━━ DATA RECORDS

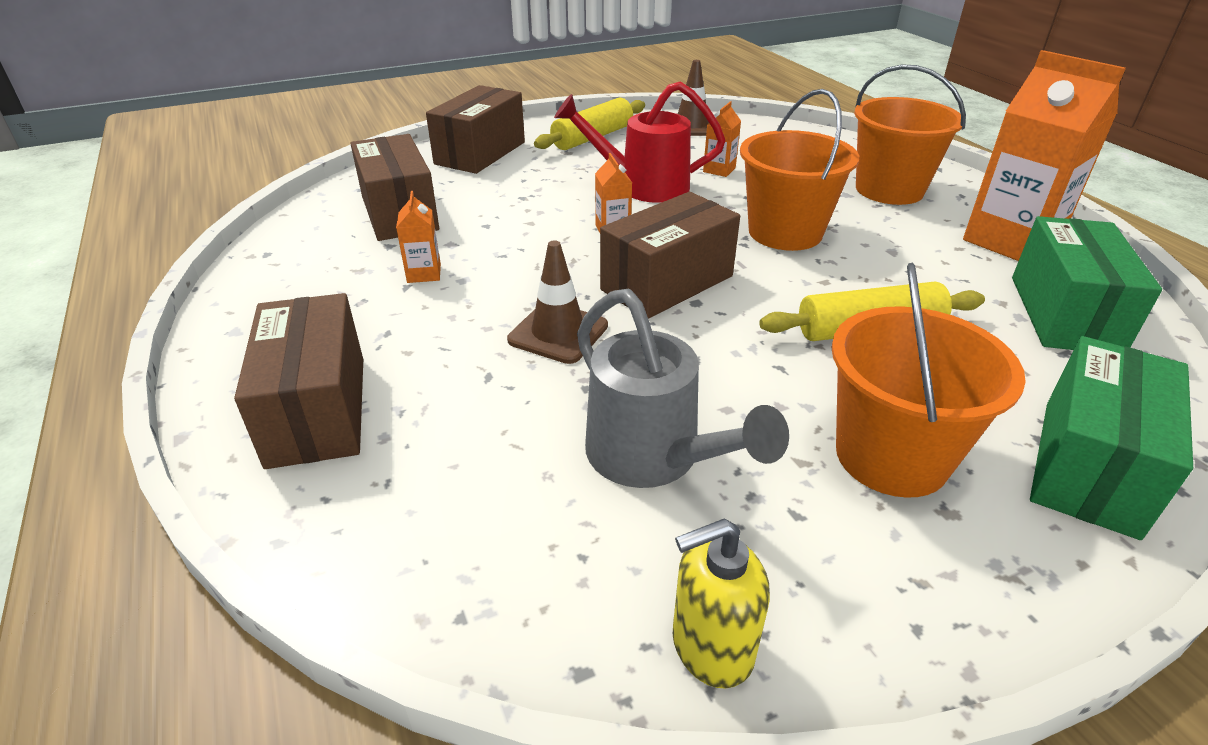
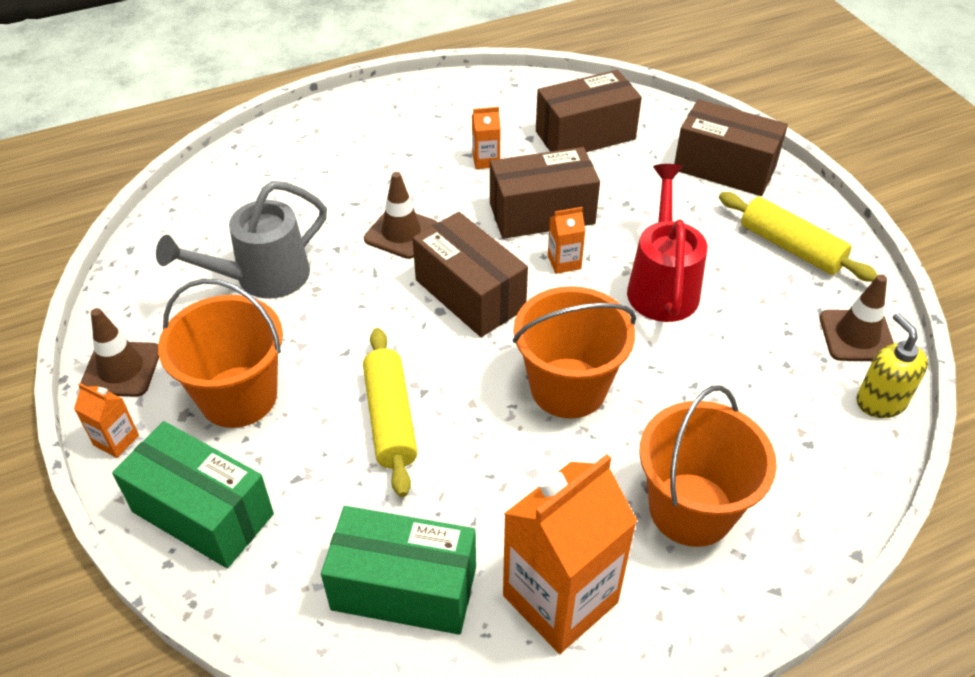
camera: 90 degrees right, 10 degrees up
(317, 410) = (331, 140): brown box -> brown box (542, 214)
(711, 647) = (127, 293): yellow soap dispenser -> yellow soap dispenser (880, 402)
(719, 170) = (720, 350): orange carton -> orange carton (116, 440)
(897, 614) = (121, 369): none -> brown traffic cone

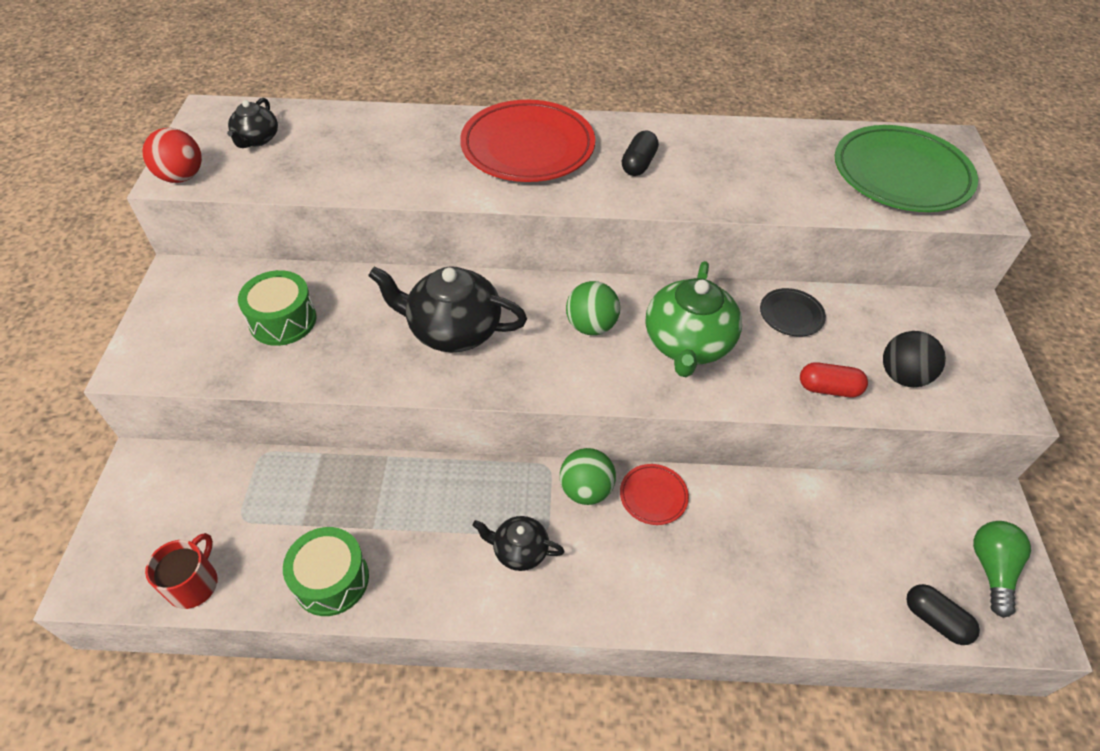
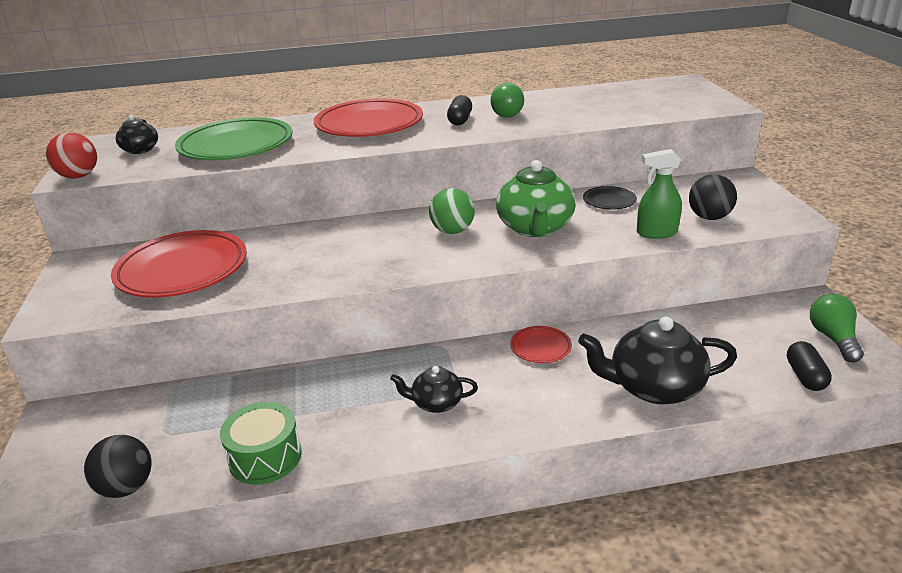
camera: 10 degrees left, 20 degrees down
(194, 584) = (127, 487): red mug -> black ball
(283, 320) = (182, 270): green drum -> red plate
(453, 330) = (336, 251): black teapot -> black teapot (654, 387)
(586, 490) = (481, 354): green ball -> none
(701, 162) = (507, 113): none -> green light bulb
(828, 389) = (656, 233): red capsule -> green spray bottle
(901, 175) = (657, 99): green plate -> green plate (236, 146)
(935, 620) = (805, 376): black capsule -> black capsule turned 60 degrees clockwise

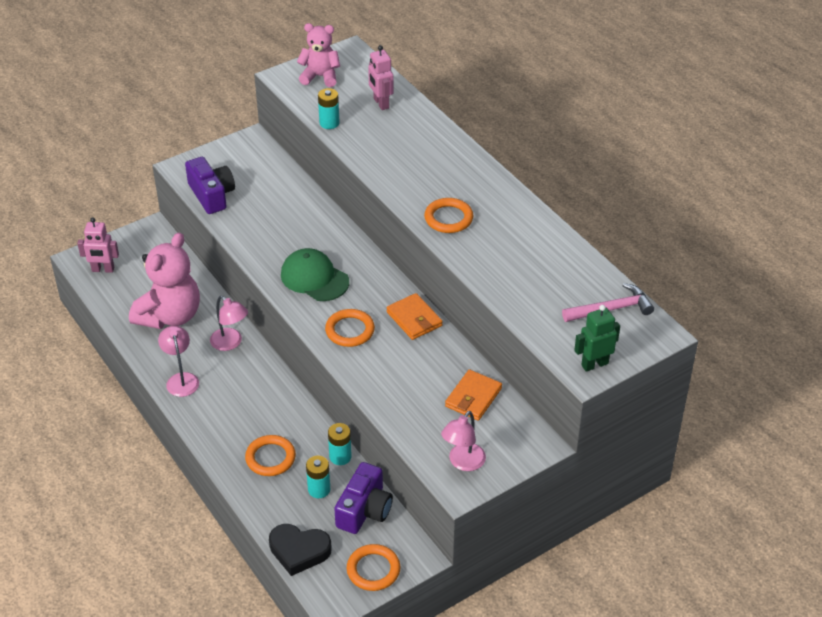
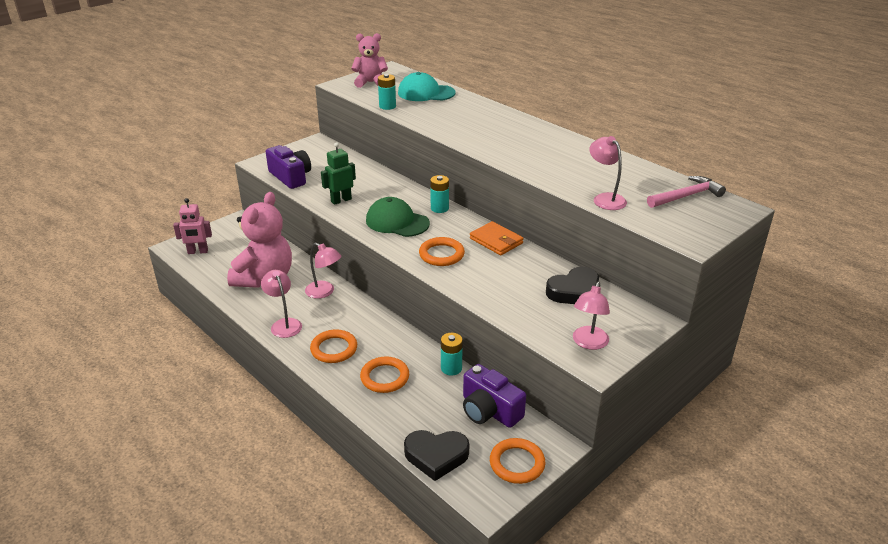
camera: 10 degrees left, 10 degrees down
(319, 489) = (439, 398): turquoise battery -> turquoise battery (439, 208)
(364, 510) = (489, 410): purple camera -> purple camera turned 120 degrees clockwise
(381, 103) = (426, 93): pink robot -> turquoise cap
(448, 218) = (513, 152): orange ring -> orange ring (334, 349)
(473, 397) = (574, 291): orange wallet -> black heart
(521, 302) = (605, 198): none -> pink lamp
(594, 364) = (696, 234): green robot -> green robot (341, 200)

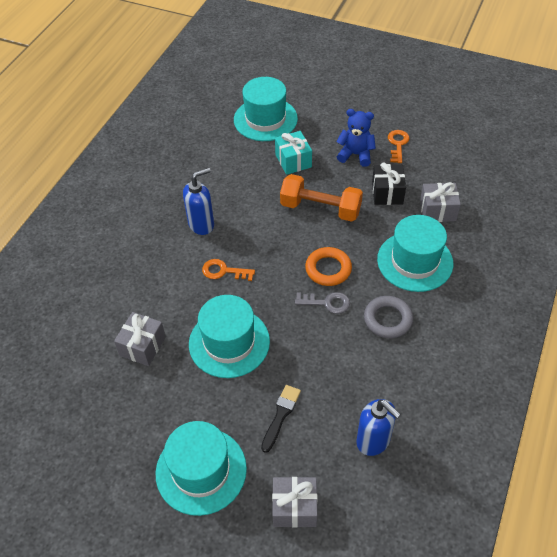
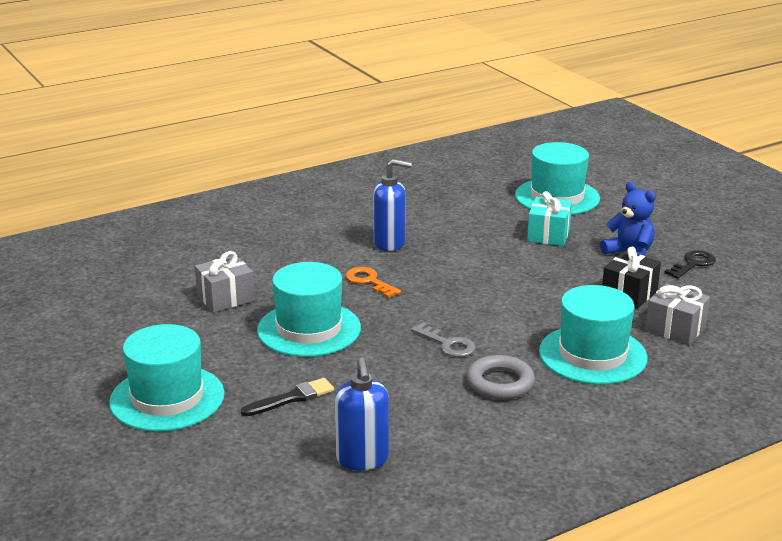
camera: 35 degrees right, 25 degrees down
(294, 507) = (218, 465): grey gift -> none
(320, 209) = (533, 278): orange dumbbell -> none
(328, 269) = (482, 322): orange ring -> none
(398, 144) = (693, 264): orange key -> black key

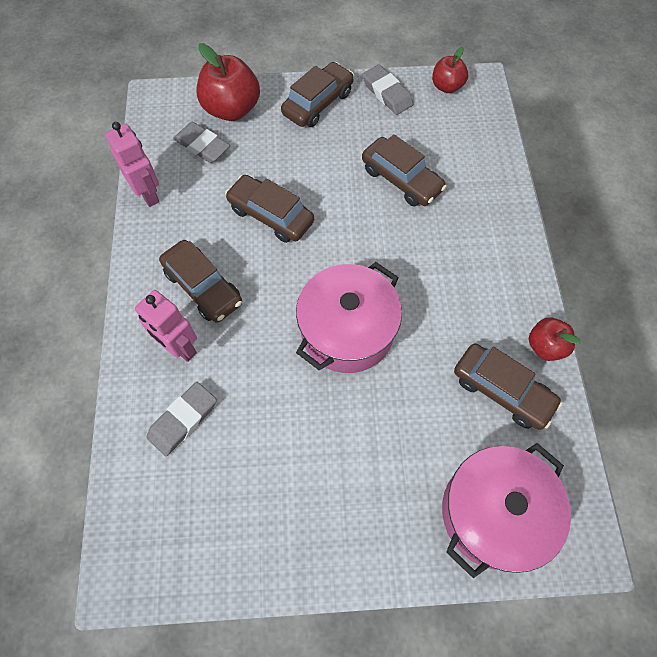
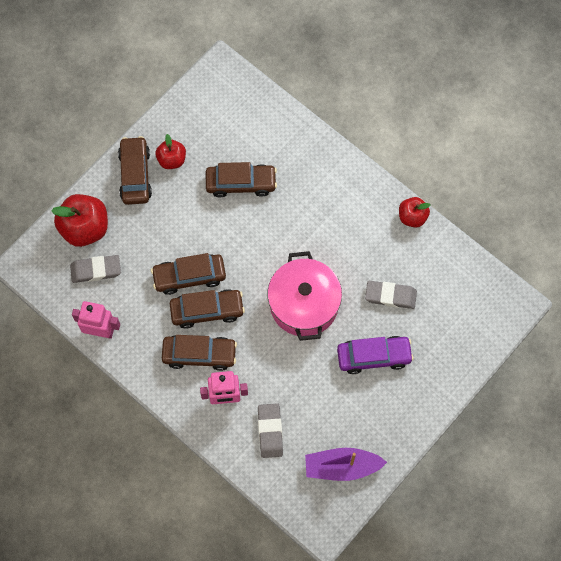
camera: 45 degrees left, 5 degrees up
(209, 531) = (342, 467): none -> purple boat
(364, 448) = (374, 357): none -> purple car
(387, 93) = (171, 128): grey eraser -> grey eraser (390, 296)
(447, 86) = (203, 90): red apple -> red apple (171, 160)
(493, 512) = (463, 328): pink pot -> none
(502, 390) = (412, 262): brown car -> brown car (207, 311)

━━━━

## TASK DETAILS
One number is the whole answer: how many lines in the records contain "down".

## ANSWER TO THE PROBLEM
3